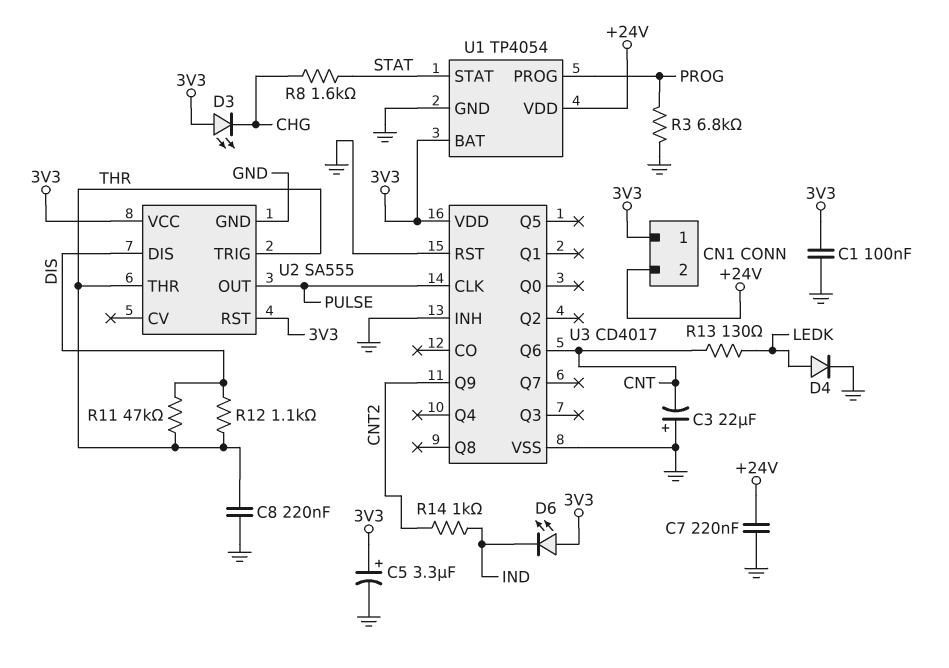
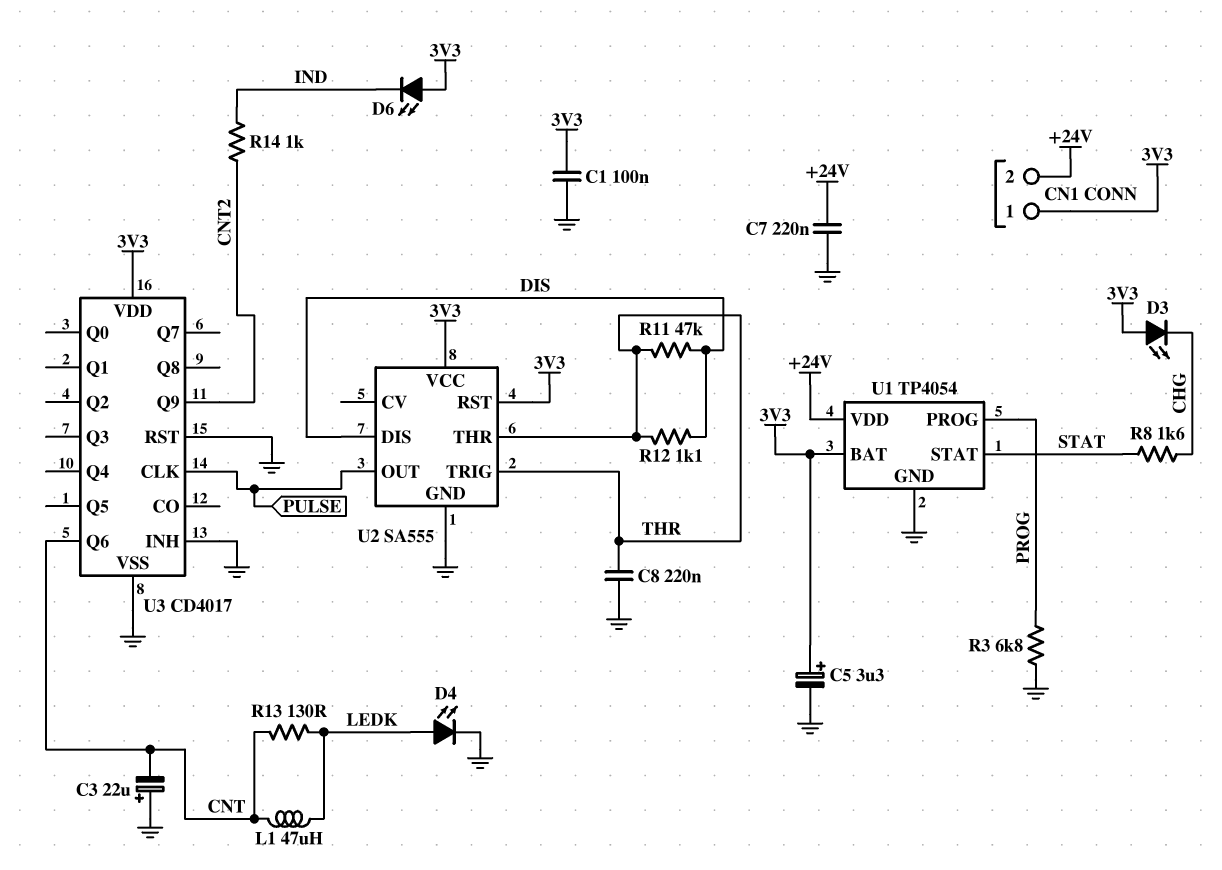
D4: diode (A LEDK, K GND) -> LED (A LEDK, K GND)
L1: none -> 47uH (CNT, LEDK)

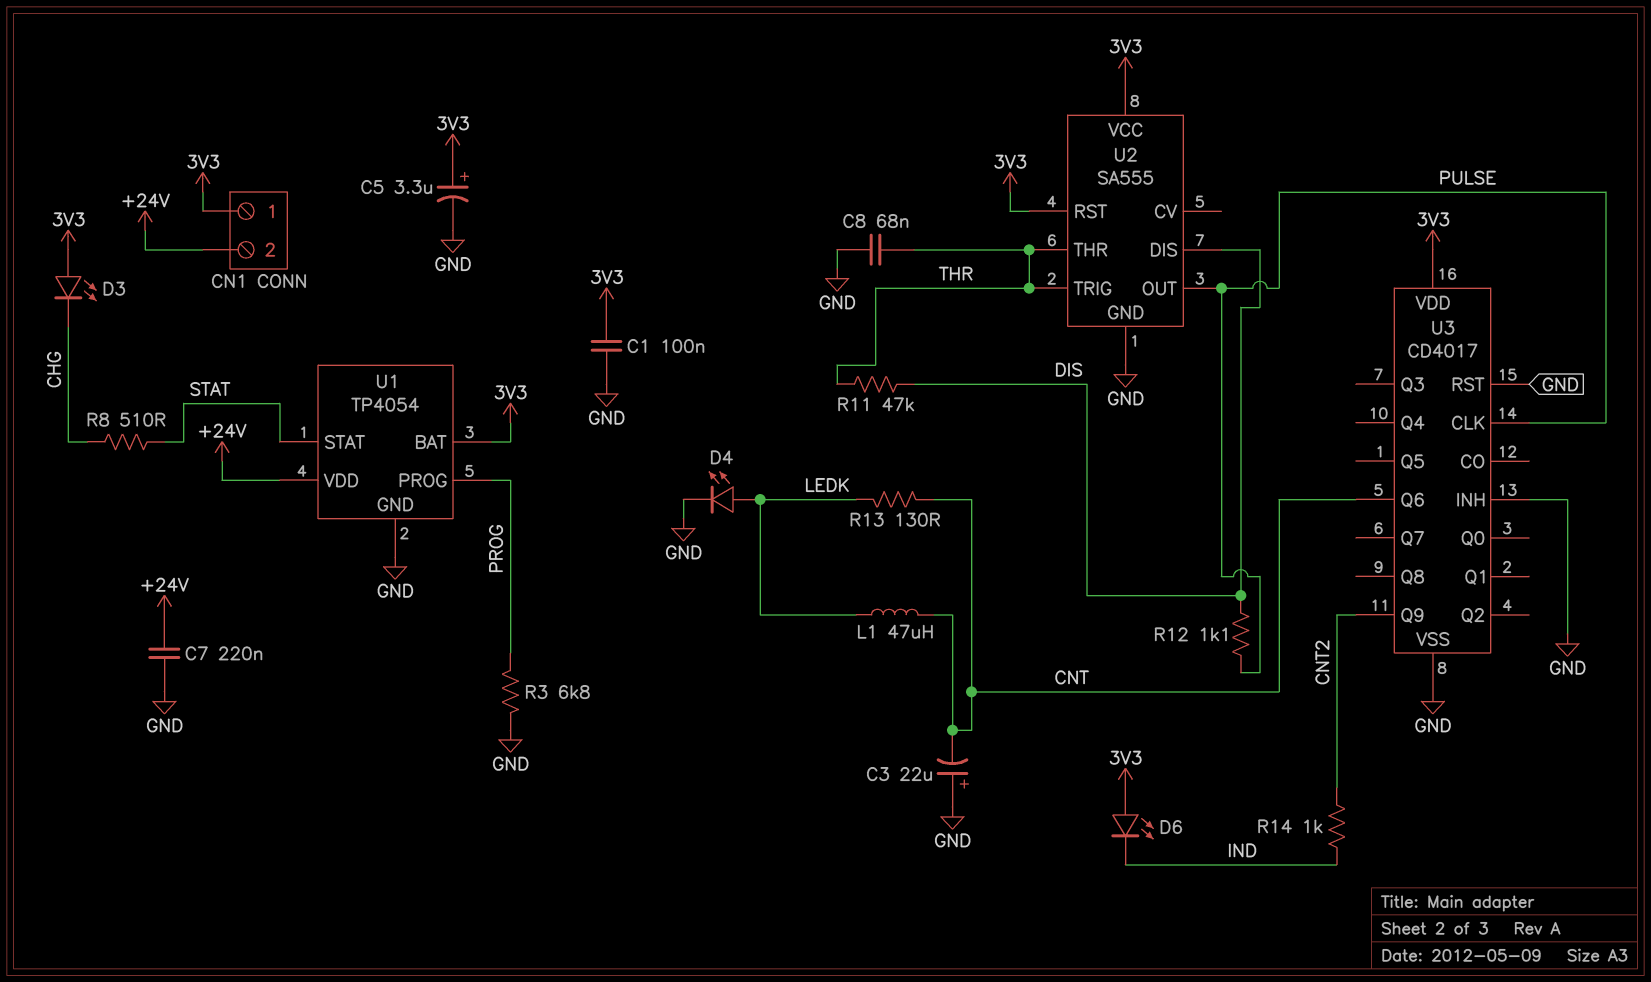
C8: 220nF (GND, THR) -> 68nF (GND, THR)
R8: 1.6k (CHG, STAT) -> 510 (CHG, STAT)
R12: 1.1k (DIS, THR) -> 1.1k (DIS, PULSE)

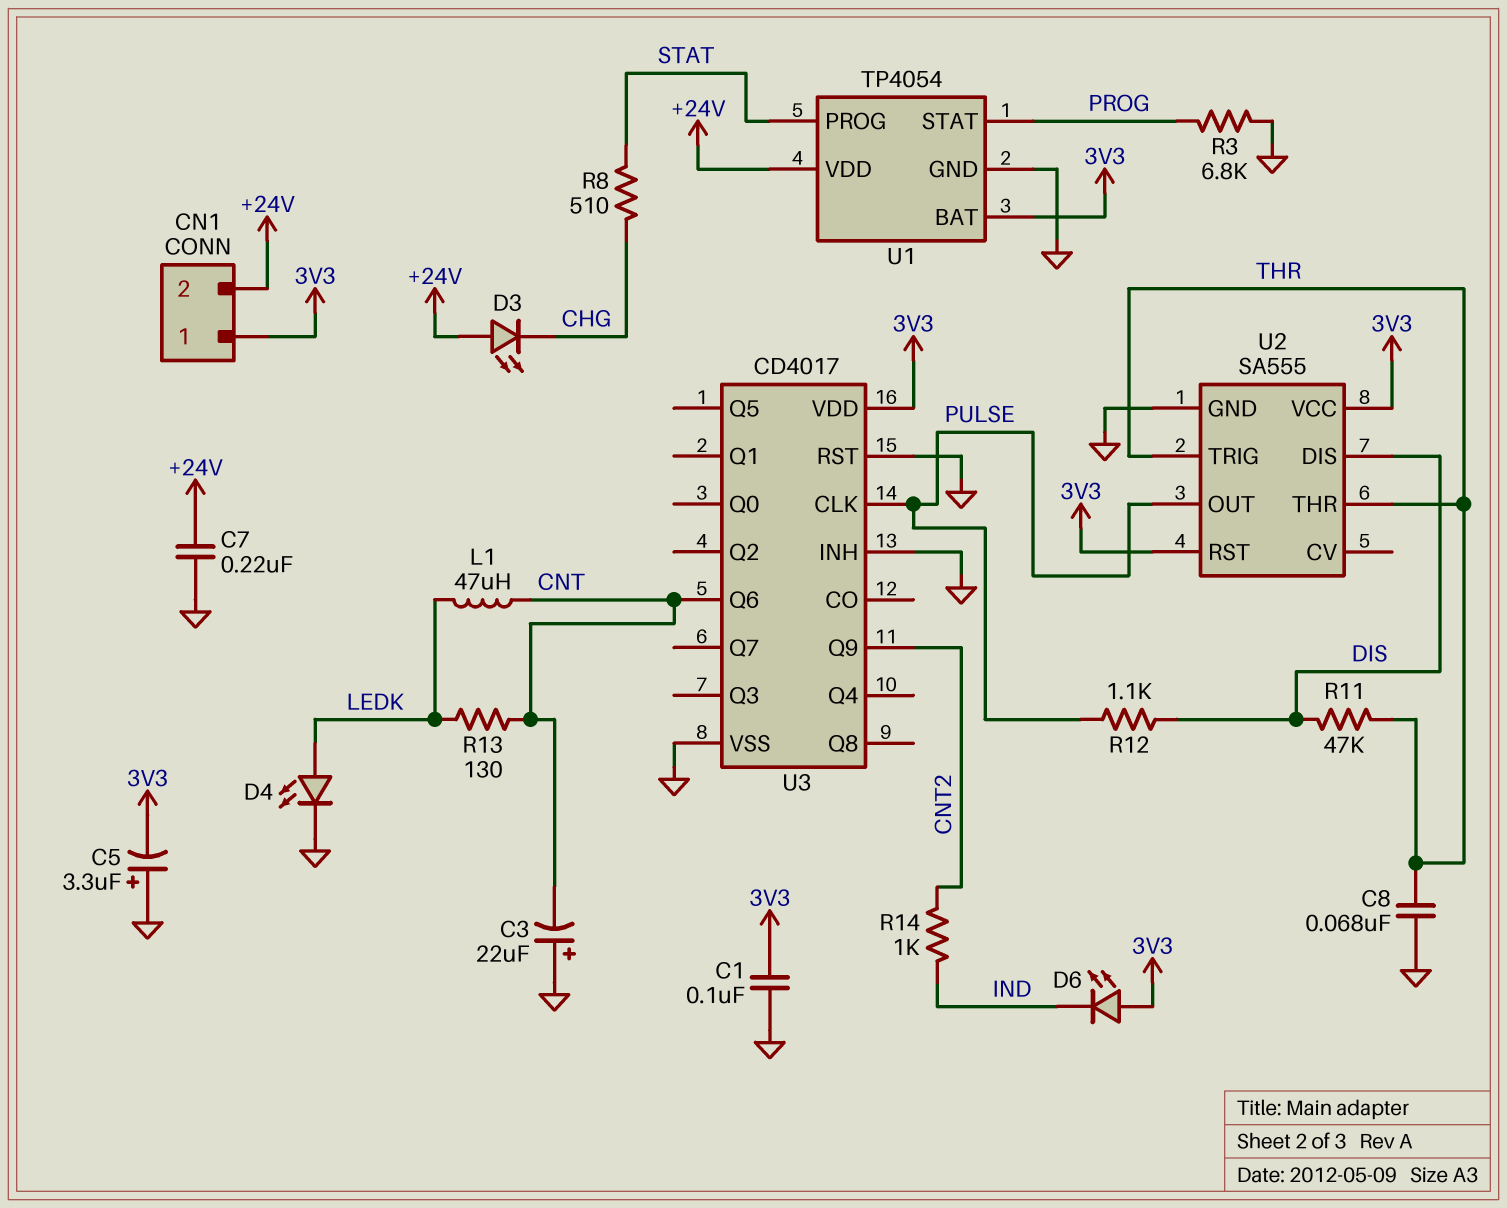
C5: 3.3uF (plus 3V3, minus GND) -> 3.3uF (plus GND, minus 3V3)
D3: LED (A 3V3, K CHG) -> LED (A +24V, K CHG)
U1 pin PROG: PROG -> STAT
U1 pin STAT: STAT -> PROG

····················

# Required action
Your answer must be a single number: how many lines of the records contain the word "PROG".

# Your response
2